■ Input material:
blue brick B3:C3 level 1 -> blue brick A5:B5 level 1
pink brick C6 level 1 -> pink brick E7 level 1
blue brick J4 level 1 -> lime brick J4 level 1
--
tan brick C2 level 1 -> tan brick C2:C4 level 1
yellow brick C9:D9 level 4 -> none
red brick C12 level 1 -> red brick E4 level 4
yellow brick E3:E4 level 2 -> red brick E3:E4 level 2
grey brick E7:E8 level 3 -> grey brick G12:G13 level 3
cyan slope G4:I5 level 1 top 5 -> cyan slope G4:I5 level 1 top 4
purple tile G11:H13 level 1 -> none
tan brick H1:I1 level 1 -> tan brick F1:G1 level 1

■ Problem to solve:
Set down exactly the lines of the data above, beginning with the line that has "blue brick B3:C3" and ending with the line that has "blue brick J4", and no others.

■ Task answer:
blue brick B3:C3 level 1 -> blue brick A5:B5 level 1
pink brick C6 level 1 -> pink brick E7 level 1
blue brick J4 level 1 -> lime brick J4 level 1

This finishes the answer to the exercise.